> **YOUR INSTRUCTIONS**: Find each line below that contains the string "acciaccatura" and copy those lines.

> **SUPPLIED RECORDS**:
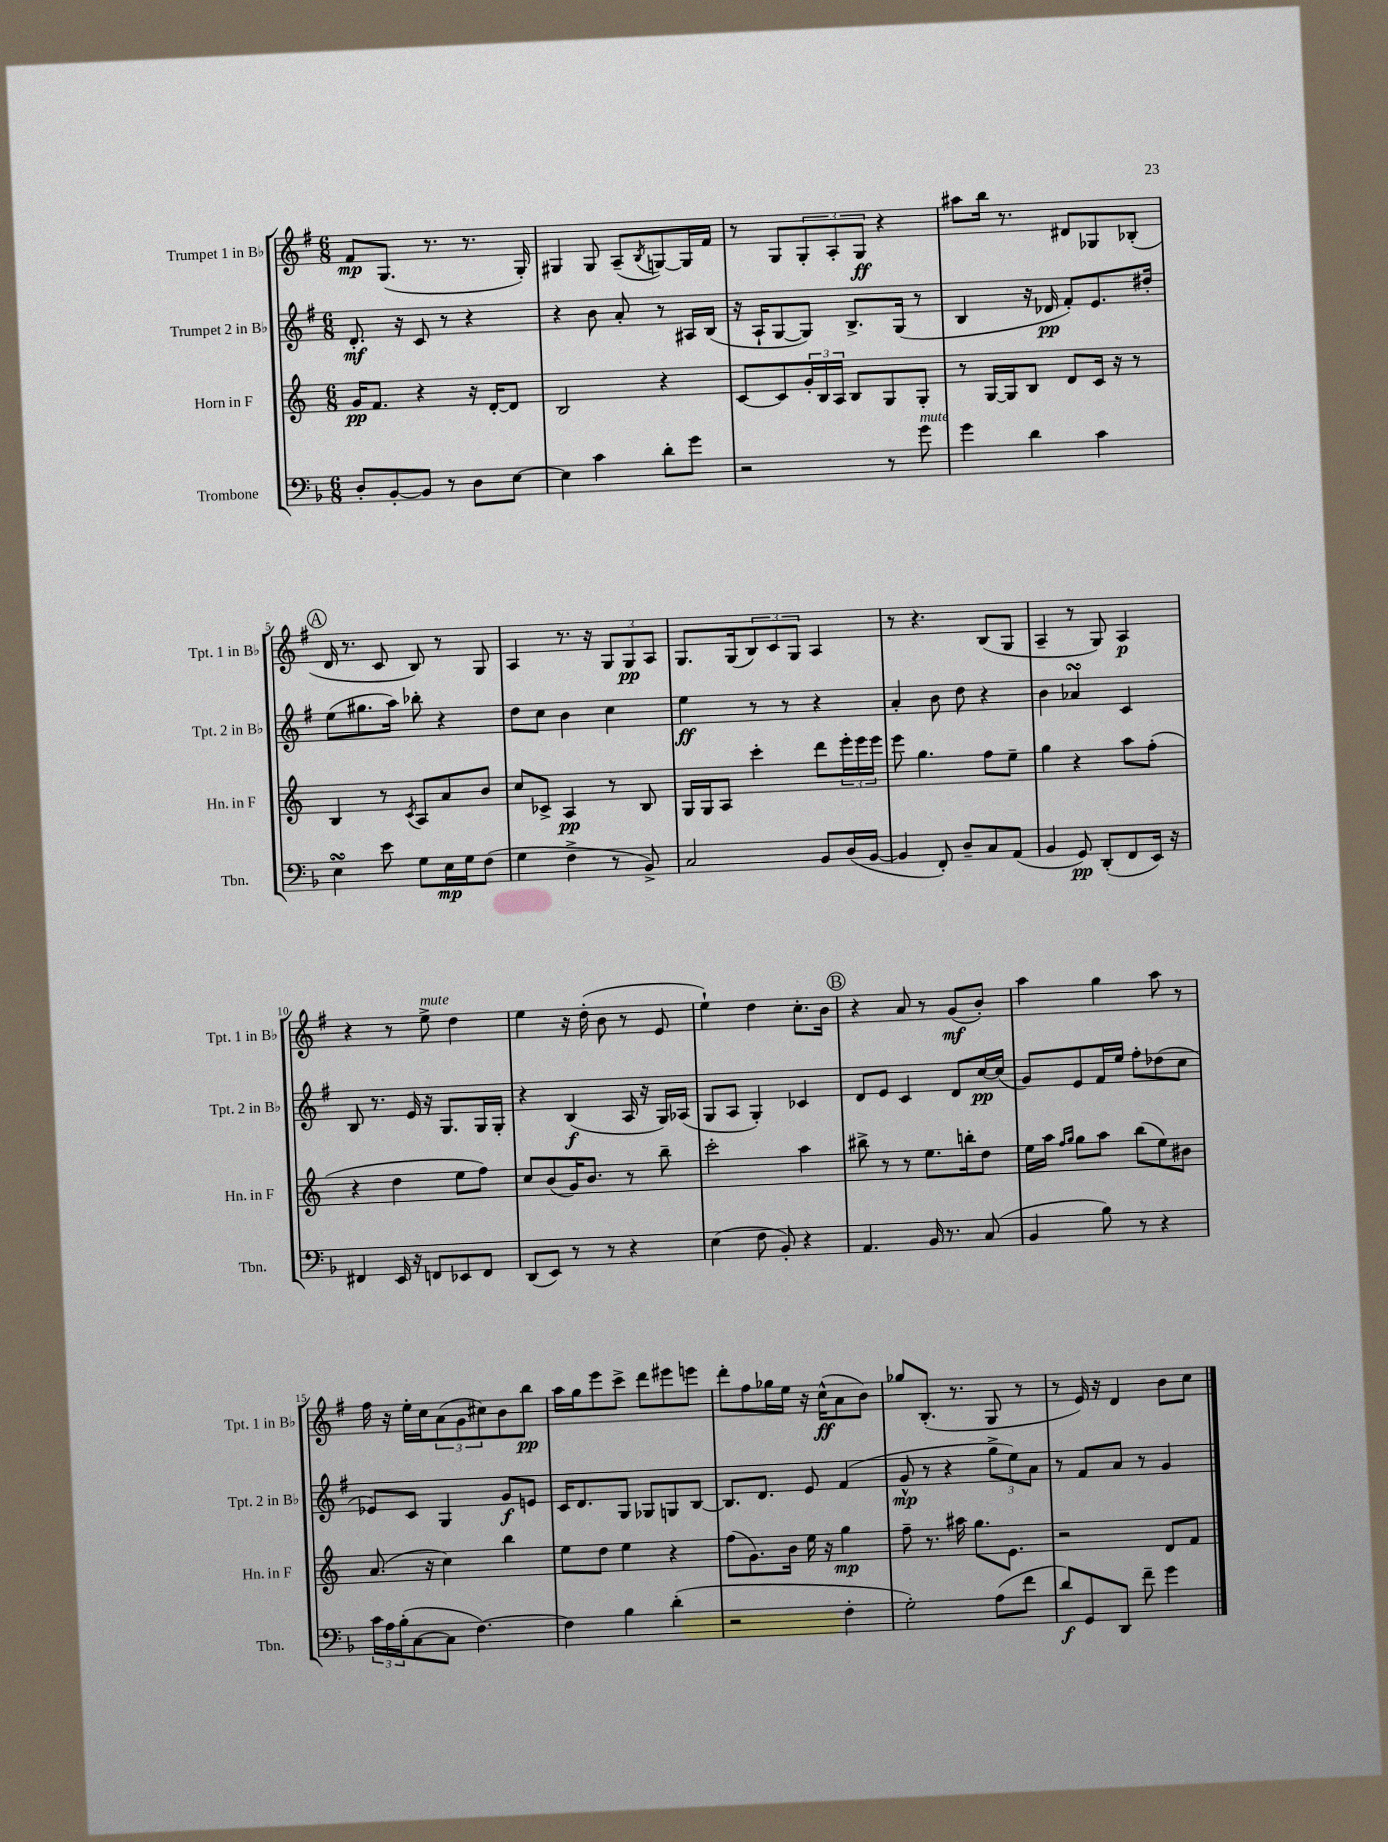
<<
\new StaffGroup <<
\new Staff = "s0" \with { instrumentName = "Trumpet 1 in Bb" shortInstrumentName = "Tpt. 1 in Bb" } {
    \clef treble \key g \major \numericTimeSignature \time 6/8
    fis'8\mp g8.( r8. r8. g16-.) |
    gis4 gis8 a8--( \acciaccatura { b8 } g8~) g16 fis'16 |
    r8 g8 \tuplet 3/2 { g8-. a8-. g8\ff } r4 |
    ais''8 b''16 r8. dis'8 ges8 bes8-.( |
    \mark \markup { \circle "A" } d'16 r8. c'8 b8) r8 g8 |
    a4 r8. r16 \tuplet 3/2 { g8 g8\pp a8 } |
    g8. g16( \tuplet 3/2 { b8) c'8 g8 } a4 |
    r8 r4. b8( g8 |
    a4-- r8 g8) a4\p |
    r4 r8 e''8->^\markup { \italic "mute" } d''4 |
    e''4 r16 d''16-.( b'8 r8 e'8 |
    e''4-!) d''4 c''8.-. b'16 |
    \mark \markup { \circle "B" } r4 a'8 r8 g'8\mf( b'8-.) |
    a''4 g''4 a''8 r8 |
    fis''16 r16 e''16-. c''16 \tuplet 3/2 { a'8( g'8 cis''8) } b'8 b''8\pp |
    a''16 g''16 e'''8 c'''8-> d'''8 eis'''8 e'''8 |
    d'''8-. fis''8 ges''16 e''16 r16 c''16-^\ff( a'8 b'8) |
    ges''8 b8.-.( r8. g8 r8 |
    r8 e'16) r16 d'4 b'8 c''8 \bar "|." |
}
\new Staff = "s1" \with { instrumentName = "Trumpet 2 in Bb" shortInstrumentName = "Tpt. 2 in Bb" } {
    \clef treble \key g \major \numericTimeSignature \time 6/8
    d'8.-.\mf r16 c'8 r8 r4 |
    r4 b'8 a'8-. r8 ais16 b16( |
    r16 a16-! g8~ g8) b8.-> g16( r8 |
    b4 r16 des'16\pp fis'8-.) e'8. dis''16-. |
    \mark \markup { \circle "A" } e''8( gis''8. a''16) bes''8-. r4 |
    d''8 c''8 b'4 c''4 |
    e''4\ff r8 r8 r4 |
    a'4-. b'8 d''8 r4 |
    b'4 aes'4\turn c'4 |
    b8 r8. e'16 r16 g8. g16 g16-. |
    r4 b4\f( a16 r16 g16) aes16( |
    g8 a8 g4-.) ces'4 |
    \mark \markup { \circle "B" } d'8 e'8 c'4 d'8 c''16~\pp c''16( |
    g'8) e'8 fis'16 e''16 fis''8-. des''8( c''8 |
    ees'8) c'8 g4 g'8\f e'8 |
    c'16 d'8. g8 ges8 g8 b8~ |
    b8. d'8. e'8 fis'4( |
    g'8-^\mp r8 r4 \tuplet 3/2 { g''8-> e''8) a'8 } |
    r8 fis'8 a'8 r8 g'4 \bar "|." |
}
\new Staff = "s2" \with { instrumentName = "Horn in F" shortInstrumentName = "Hn. in F" } {
    \clef treble \key c \major \numericTimeSignature \time 6/8
    g'16\pp f'8. r4 r16 d'16~-. d'8 |
    b2 r4 |
    c'8~ c'8 \tuplet 3/2 { g'16-. b16 a16 } b8 g8 g8-. |
    r8 g16~ g16 b8 d'8 c'16 r16 r8 |
    \mark \markup { \circle "A" } b4 r8 \acciaccatura { c'8 } a8 a'8 b'8 |
    c''8 ces'8-> a4\pp r8 b8 |
    g16 g16 a8 c'''4-. d'''8 \tuplet 3/2 { e'''16-. e'''16 e'''16 } |
    e'''8 g''4. f''8 e''8-- |
    g''4 r4 a''8 f''8-.( |
    r4 d''4 e''8 f''8) |
    c''8 b'8( g'16) b'8. r8 b''8-- |
    c'''2-. a''4 |
    \mark \markup { \circle "B" } bis''8-> r8 r8 e''8. b''16-. d''8 |
    e''16 a''16 \grace { f''16 g''16 } g''8 a''8 b''8( e''8) bis'8 |
    a'8.( r16 c''4) b''4 |
    e''8 d''8 e''4 r4 |
    f''8( g'8.) b'16 e''16 r16 g''4\mp |
    f''8-- r8. ais''16 g''8. e'8. |
    r2 d'8 f'8 \bar "|." |
}
\new Staff = "s3" \with { instrumentName = "Trombone" shortInstrumentName = "Tbn." } {
    \clef bass \key f \major \numericTimeSignature \time 6/8
    d8-. bes,8~-. bes,8 r8 d8 e8~ |
    e4 c'4 d'8-. g'8 |
    r2 r8 g'8^\markup { \italic "mute" } |
    g'4 d'4 c'4 |
    \mark \markup { \circle "A" } e4\turn e'8 g8 e16\mp g16 f8( |
    g4 f4-> r8 bes,8->) |
    c2 bes,8 d16( bes,16~ |
    bes,4 f,8-.) d8-- c8 a,8( |
    bes,4 g,8\pp) d,8-.( f,8 e,16) r16 |
    fis,4 e,16 r16 f,8 ees,8 f,8 |
    d,8( e,8) r8 r8 r4 |
    e4( f8 bes,8-.) r4 |
    \mark \markup { \circle "B" } a,4. bes,16 r8. c8( |
    bes,4 bes8) r8 r4 |
    \tuplet 3/2 { c'16 a16 bes16-.( } c8~ c8 f4.~) |
    f4 bes4 d'4-.( |
    r2 f4-. |
    g2-.) a8( f'8 |
    d'8\f) g,8 d,8 f'8-- g'4 \bar "|." |
}
>>
>>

> **ANSWER TO THIS EXERCISE**:
    gis4 gis8 a8--( \acciaccatura { b8 } g8~) g16 fis'16 |
    \mark \markup { \circle "A" } b4 r8 \acciaccatura { c'8 } a8 a'8 b'8 |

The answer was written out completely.